PROBLEM: When you write out the records, keep every word exact and drop the pictures.

━━━━━━━━

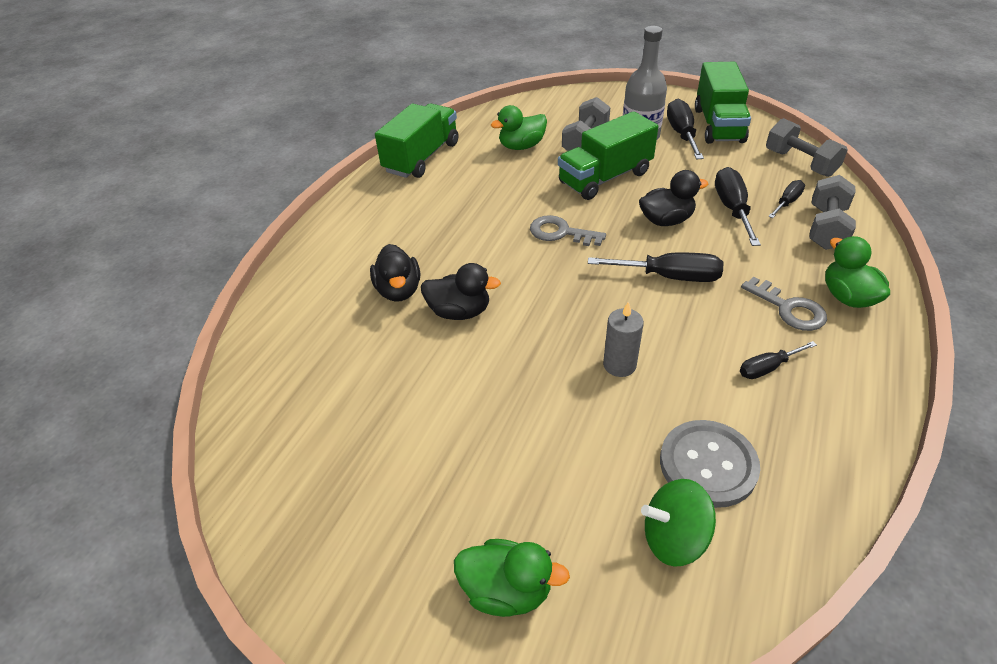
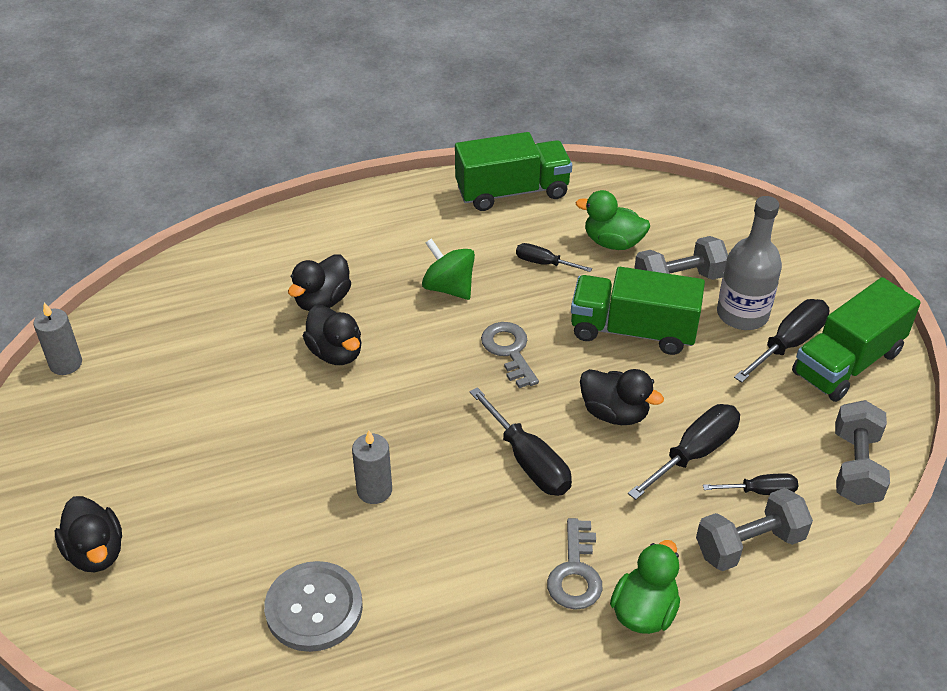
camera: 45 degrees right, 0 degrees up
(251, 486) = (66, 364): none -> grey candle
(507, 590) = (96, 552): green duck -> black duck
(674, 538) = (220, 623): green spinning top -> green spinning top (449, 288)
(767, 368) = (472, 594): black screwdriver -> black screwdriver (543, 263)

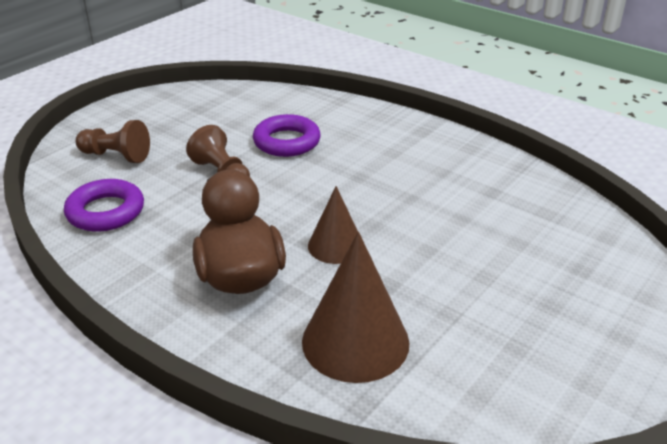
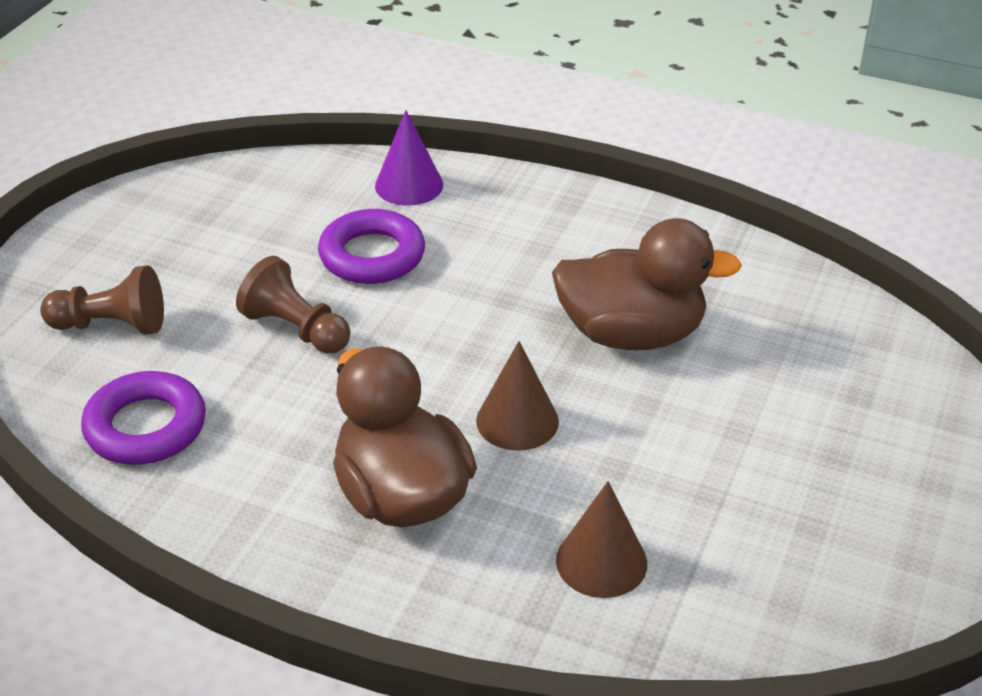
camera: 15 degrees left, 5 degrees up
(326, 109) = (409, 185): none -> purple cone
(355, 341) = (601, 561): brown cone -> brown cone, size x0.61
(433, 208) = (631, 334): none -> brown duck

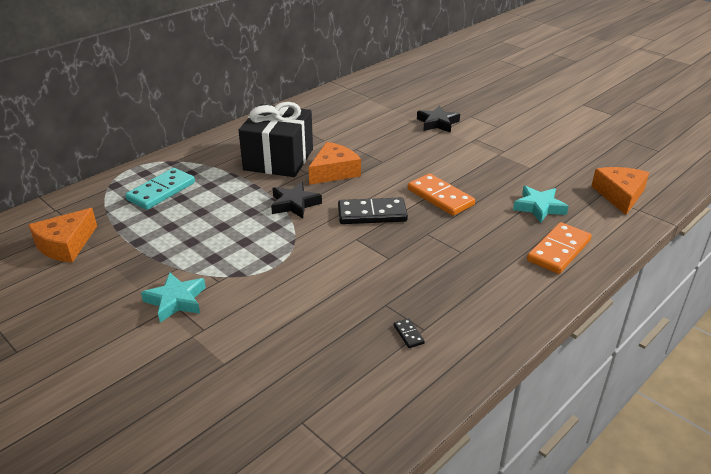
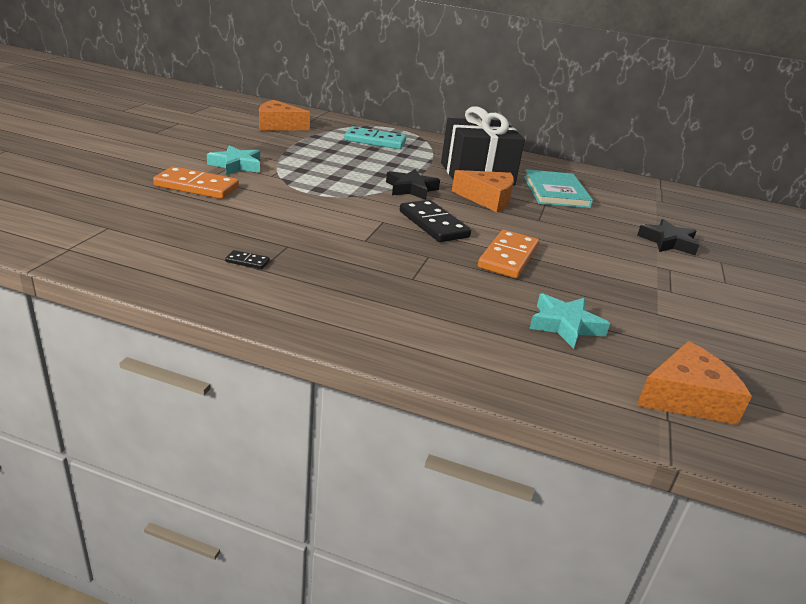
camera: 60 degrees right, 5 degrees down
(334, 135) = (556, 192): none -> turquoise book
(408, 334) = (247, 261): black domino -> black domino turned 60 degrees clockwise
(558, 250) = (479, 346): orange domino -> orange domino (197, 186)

━━━━━━━━

SOLUTION FOR THIS TASK:
camera: 45 degrees right, 0 degrees up
(251, 486) = (66, 364): none -> grey candle
(507, 590) = (96, 552): green duck -> black duck
(674, 538) = (220, 623): green spinning top -> green spinning top (449, 288)
(767, 368) = (472, 594): black screwdriver -> black screwdriver (543, 263)

camera: 15 degrees left, 5 degrees up
(326, 109) = (409, 185): none -> purple cone
(355, 341) = (601, 561): brown cone -> brown cone, size x0.61
(433, 208) = (631, 334): none -> brown duck

camera: 60 degrees right, 5 degrees down
(334, 135) = (556, 192): none -> turquoise book
(408, 334) = (247, 261): black domino -> black domino turned 60 degrees clockwise
(558, 250) = (479, 346): orange domino -> orange domino (197, 186)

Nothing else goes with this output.